■ Prompt: Count the lines of the records that contain the string "italic", treating uppercase and lowercase as different, and report only that number.

Collected data entries
━━━━━━━━━━━━━━━━
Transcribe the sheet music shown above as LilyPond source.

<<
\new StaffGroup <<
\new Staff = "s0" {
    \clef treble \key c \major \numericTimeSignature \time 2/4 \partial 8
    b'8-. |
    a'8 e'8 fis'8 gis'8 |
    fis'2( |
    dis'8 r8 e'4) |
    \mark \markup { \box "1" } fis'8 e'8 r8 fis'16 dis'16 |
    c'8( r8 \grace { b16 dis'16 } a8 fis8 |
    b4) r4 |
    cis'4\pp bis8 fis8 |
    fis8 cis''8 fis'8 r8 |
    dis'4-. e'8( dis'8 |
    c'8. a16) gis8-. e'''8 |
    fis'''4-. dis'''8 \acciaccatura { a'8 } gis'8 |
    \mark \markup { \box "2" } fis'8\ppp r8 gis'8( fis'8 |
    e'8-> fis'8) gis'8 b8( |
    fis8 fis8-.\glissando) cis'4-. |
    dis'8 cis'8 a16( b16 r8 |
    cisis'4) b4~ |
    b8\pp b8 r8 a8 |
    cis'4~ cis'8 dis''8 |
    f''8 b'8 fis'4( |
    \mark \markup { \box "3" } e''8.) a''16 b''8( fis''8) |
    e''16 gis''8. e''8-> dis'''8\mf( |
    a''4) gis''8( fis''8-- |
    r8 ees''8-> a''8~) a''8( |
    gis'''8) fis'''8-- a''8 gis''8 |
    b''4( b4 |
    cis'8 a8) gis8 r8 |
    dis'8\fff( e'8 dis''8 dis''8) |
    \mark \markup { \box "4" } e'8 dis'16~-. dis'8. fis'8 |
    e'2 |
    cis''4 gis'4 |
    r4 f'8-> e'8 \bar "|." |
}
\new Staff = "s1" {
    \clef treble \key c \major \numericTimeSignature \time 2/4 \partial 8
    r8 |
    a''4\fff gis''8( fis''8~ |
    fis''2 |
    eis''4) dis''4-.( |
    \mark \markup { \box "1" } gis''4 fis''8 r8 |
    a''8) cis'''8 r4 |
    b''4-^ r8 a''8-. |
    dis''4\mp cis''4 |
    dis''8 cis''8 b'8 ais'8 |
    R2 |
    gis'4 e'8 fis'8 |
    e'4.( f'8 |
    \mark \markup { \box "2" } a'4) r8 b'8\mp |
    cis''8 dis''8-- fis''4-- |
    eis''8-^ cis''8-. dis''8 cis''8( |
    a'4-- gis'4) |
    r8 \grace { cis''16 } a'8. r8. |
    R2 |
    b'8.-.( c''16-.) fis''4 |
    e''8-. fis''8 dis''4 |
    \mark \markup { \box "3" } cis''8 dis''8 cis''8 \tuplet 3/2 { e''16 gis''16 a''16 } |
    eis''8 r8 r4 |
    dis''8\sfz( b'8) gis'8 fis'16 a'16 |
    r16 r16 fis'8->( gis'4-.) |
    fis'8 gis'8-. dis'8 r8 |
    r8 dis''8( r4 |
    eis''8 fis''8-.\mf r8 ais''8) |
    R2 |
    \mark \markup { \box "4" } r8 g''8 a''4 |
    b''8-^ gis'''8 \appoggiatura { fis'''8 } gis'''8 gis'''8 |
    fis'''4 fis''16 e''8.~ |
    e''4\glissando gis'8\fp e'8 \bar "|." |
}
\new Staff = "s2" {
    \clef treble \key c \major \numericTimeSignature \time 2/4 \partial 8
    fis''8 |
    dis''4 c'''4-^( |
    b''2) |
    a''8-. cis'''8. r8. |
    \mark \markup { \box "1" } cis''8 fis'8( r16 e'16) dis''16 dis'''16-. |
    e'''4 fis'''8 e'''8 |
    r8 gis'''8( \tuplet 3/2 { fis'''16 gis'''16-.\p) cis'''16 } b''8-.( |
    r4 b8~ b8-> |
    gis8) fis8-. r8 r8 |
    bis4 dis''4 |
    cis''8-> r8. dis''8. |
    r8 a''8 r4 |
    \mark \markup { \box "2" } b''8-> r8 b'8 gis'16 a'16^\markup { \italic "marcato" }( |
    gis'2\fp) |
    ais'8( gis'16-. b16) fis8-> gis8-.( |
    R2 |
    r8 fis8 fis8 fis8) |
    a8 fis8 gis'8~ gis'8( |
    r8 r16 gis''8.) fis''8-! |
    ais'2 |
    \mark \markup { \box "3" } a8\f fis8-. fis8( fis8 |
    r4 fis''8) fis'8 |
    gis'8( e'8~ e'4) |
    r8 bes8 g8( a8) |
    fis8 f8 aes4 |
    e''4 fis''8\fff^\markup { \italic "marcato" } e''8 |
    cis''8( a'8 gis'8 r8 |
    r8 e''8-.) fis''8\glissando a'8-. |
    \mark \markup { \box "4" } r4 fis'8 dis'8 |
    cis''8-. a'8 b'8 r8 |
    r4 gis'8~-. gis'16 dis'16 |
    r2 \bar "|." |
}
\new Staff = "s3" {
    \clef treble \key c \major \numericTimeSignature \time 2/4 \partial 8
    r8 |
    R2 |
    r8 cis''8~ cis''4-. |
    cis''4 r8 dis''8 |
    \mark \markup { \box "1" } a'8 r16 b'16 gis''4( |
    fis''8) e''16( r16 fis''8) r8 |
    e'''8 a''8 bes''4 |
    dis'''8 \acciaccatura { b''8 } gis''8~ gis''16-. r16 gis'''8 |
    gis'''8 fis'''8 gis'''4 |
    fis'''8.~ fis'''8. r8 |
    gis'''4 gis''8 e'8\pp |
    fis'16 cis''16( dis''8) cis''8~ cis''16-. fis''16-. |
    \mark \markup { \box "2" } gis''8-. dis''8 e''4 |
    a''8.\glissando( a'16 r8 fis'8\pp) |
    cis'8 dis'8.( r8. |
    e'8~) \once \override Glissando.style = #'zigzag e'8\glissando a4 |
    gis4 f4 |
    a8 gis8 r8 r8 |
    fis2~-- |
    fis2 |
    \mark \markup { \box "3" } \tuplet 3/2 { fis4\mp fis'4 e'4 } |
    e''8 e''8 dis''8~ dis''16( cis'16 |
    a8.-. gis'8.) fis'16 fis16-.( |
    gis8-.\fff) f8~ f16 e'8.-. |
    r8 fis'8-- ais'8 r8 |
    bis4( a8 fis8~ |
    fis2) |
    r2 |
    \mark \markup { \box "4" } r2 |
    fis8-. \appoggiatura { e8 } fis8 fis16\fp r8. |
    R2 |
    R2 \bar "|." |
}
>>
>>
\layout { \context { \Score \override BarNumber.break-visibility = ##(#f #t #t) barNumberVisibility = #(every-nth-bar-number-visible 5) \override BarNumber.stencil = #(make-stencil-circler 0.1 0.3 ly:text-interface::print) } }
━━━━━━━━━━━━━━━━
■ The reply: 2